*** Opening Exercise data ***

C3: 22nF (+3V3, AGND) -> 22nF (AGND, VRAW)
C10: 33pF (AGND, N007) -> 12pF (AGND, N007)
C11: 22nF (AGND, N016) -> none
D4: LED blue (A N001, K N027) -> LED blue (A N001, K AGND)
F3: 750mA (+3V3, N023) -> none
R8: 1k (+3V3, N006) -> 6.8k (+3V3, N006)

*** Closing Exercise data ***
*** Opening Exercise data ***

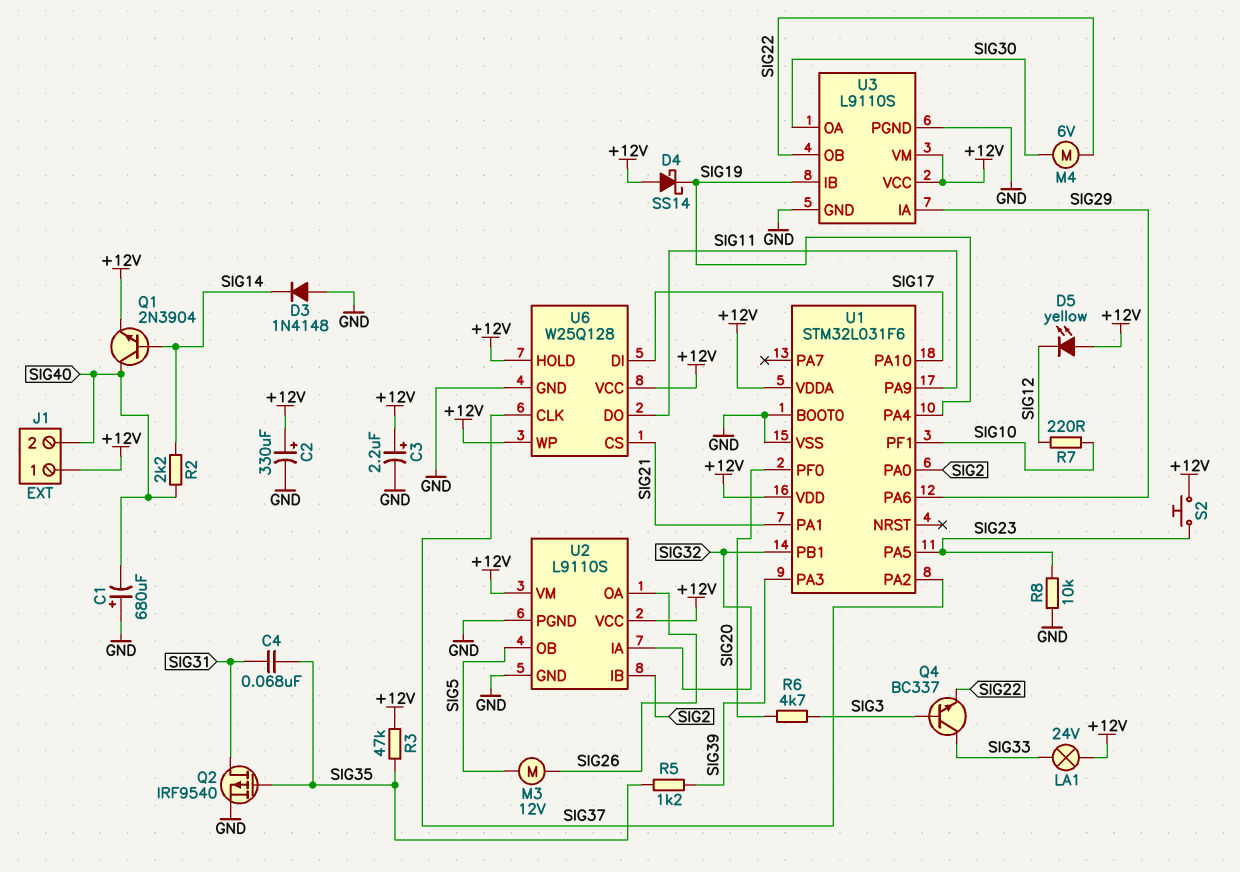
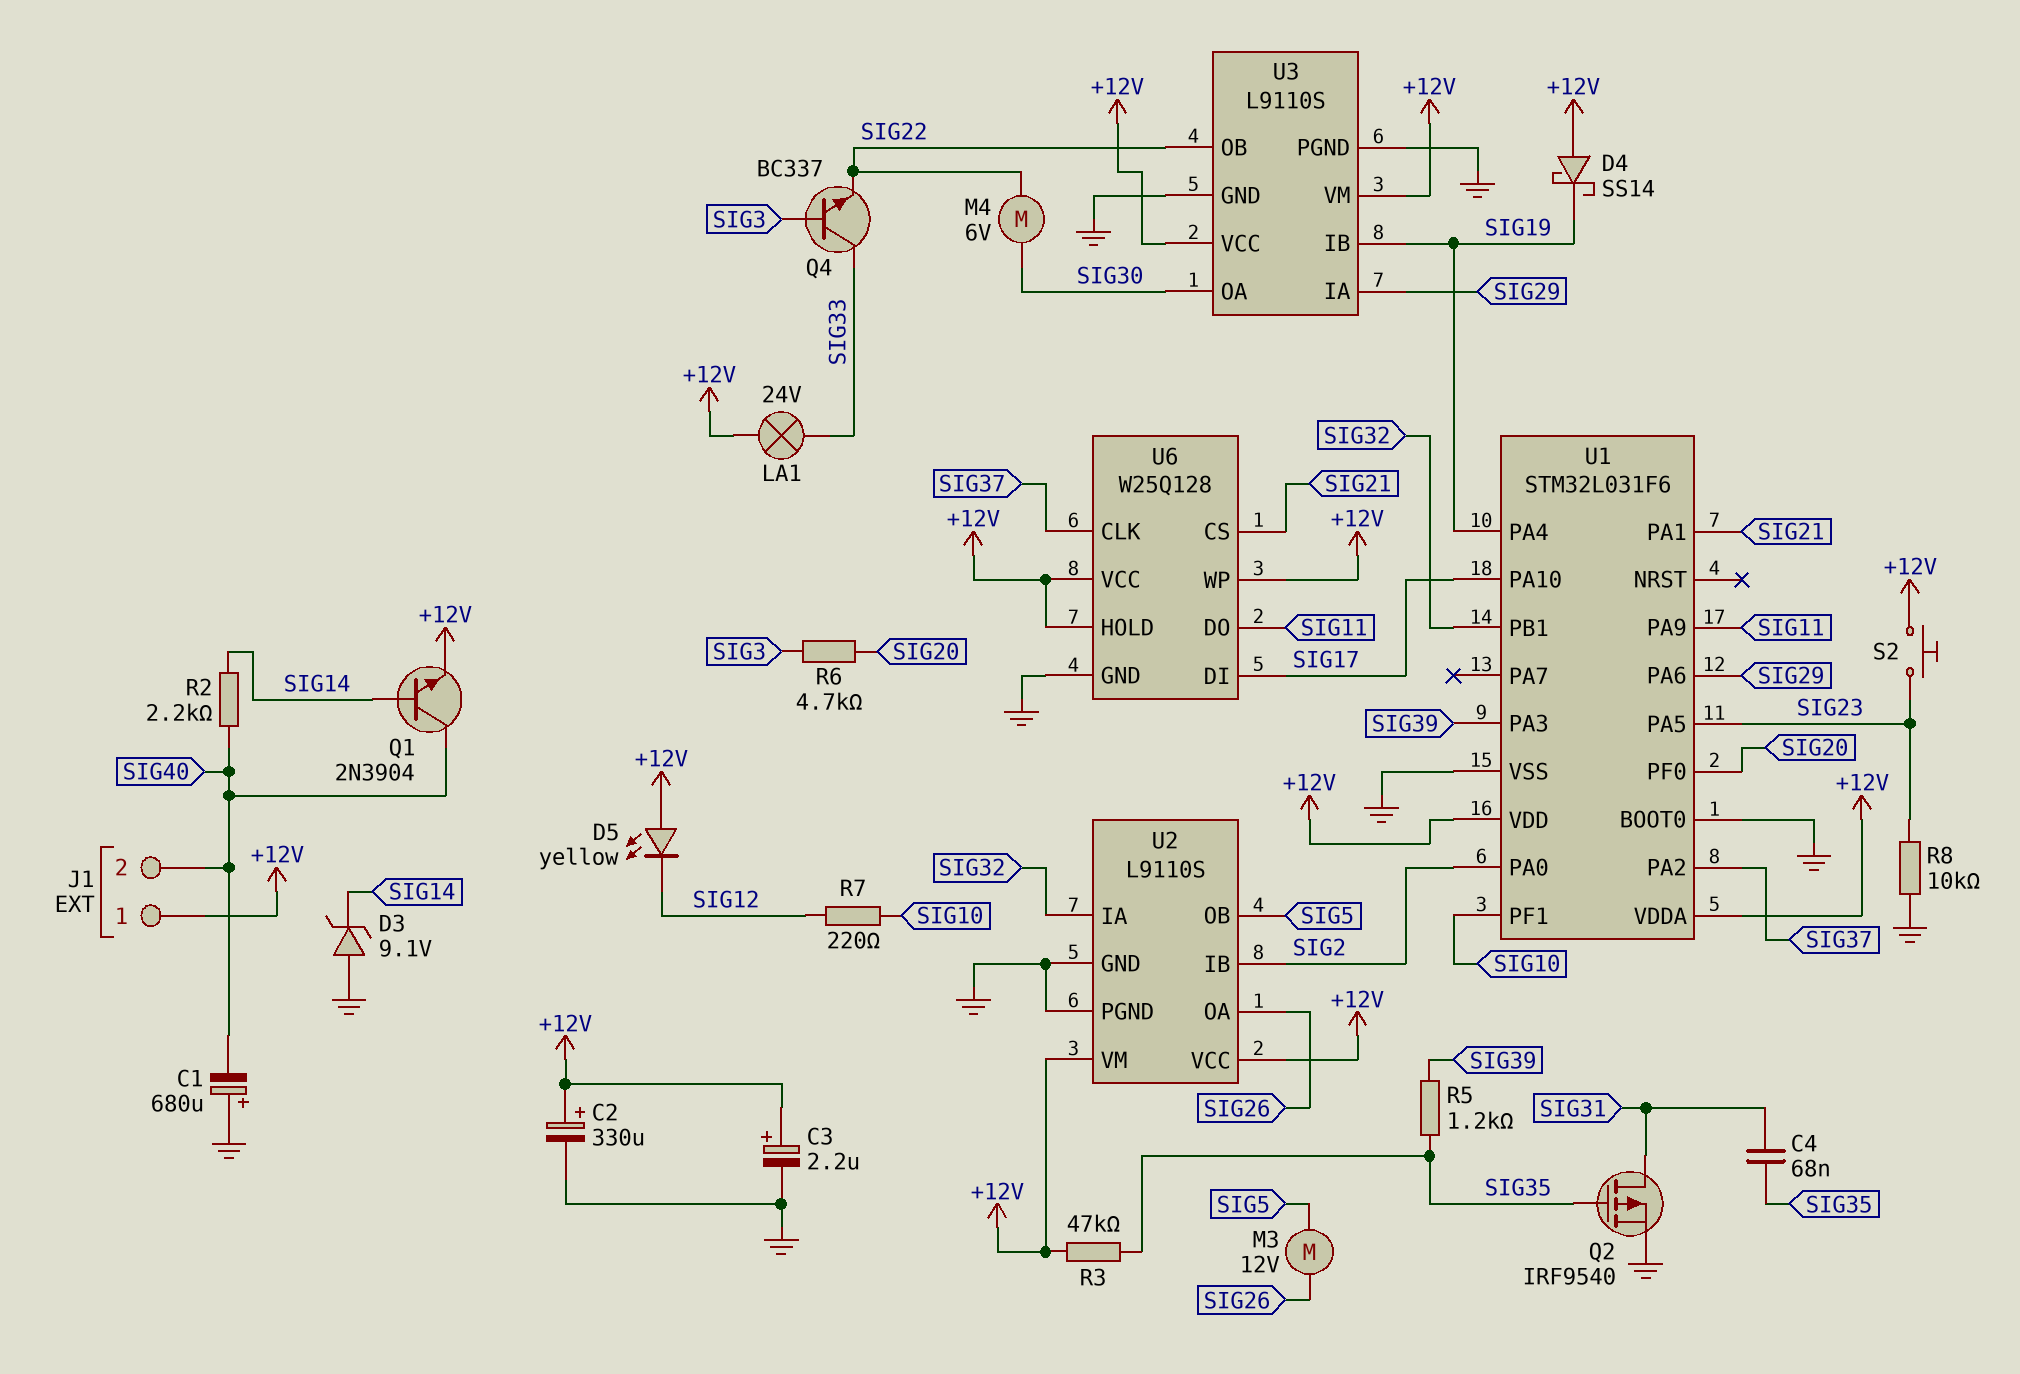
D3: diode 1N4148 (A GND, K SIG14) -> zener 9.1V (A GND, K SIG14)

*** Closing Exercise data ***
*** Opening Exercise data ***

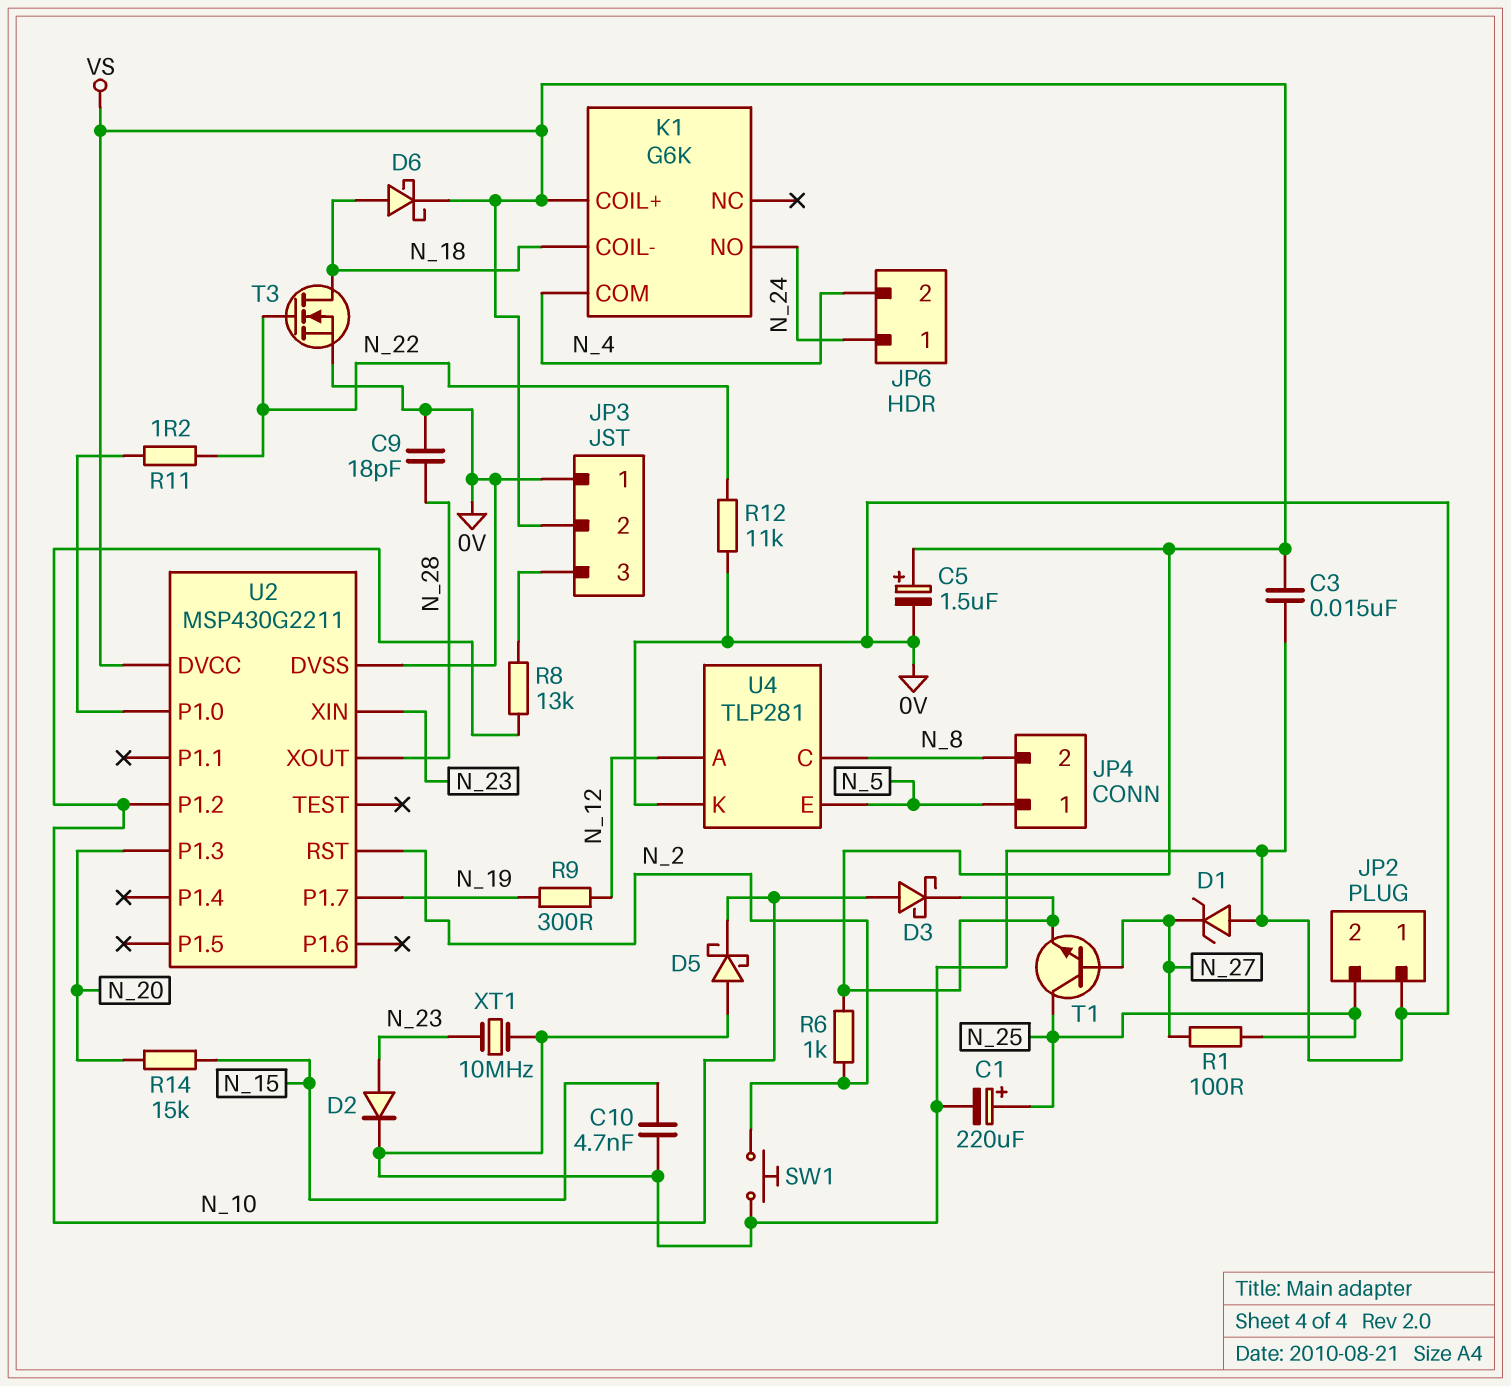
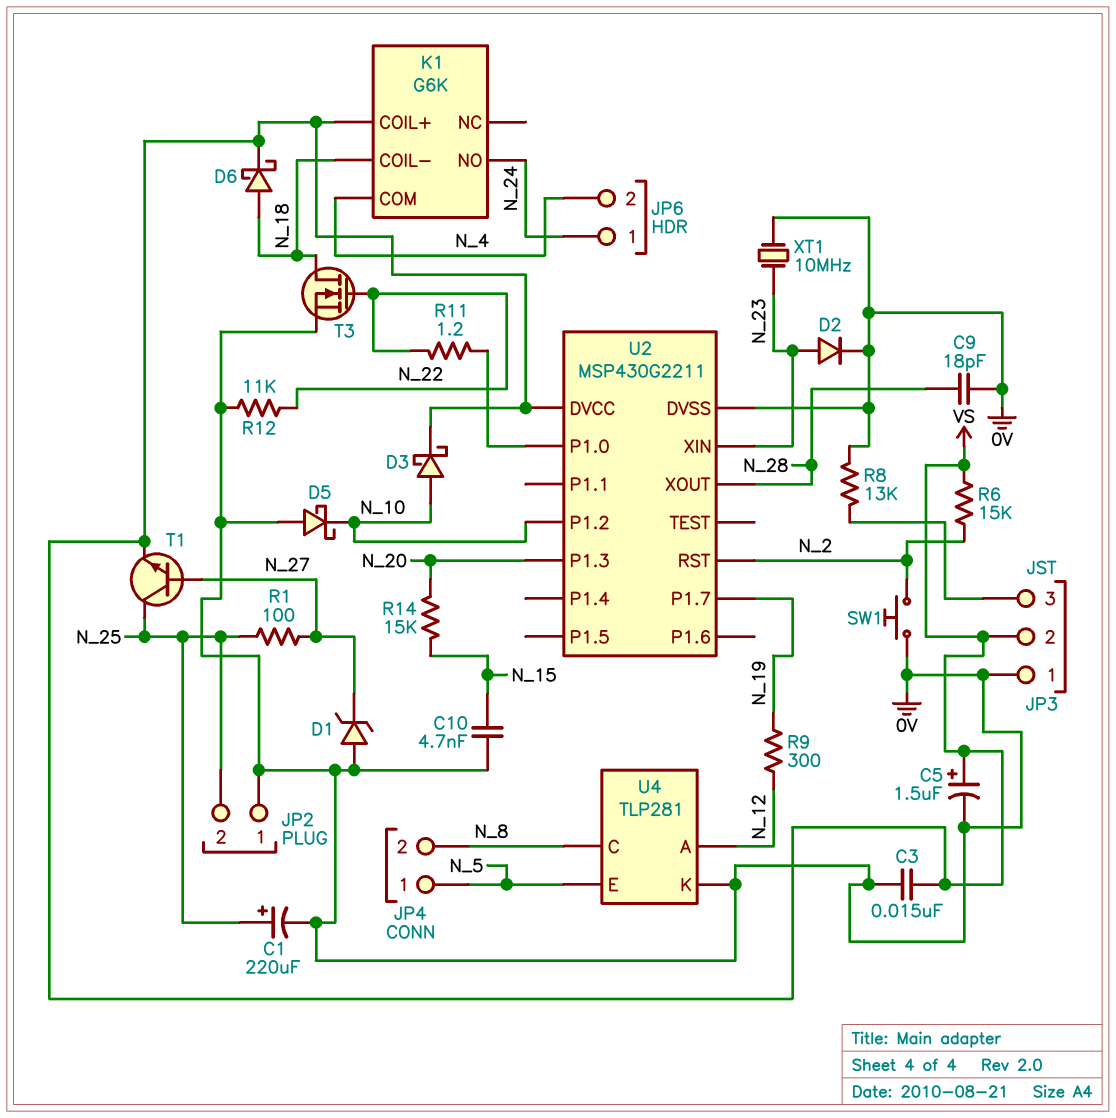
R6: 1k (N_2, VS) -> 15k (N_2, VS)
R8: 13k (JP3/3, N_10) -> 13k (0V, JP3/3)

*** Closing Exercise data ***

_Your assignment_:
A bare number is the expected answer: the tally of lines in the records above holding "none".

_Task solution_:
2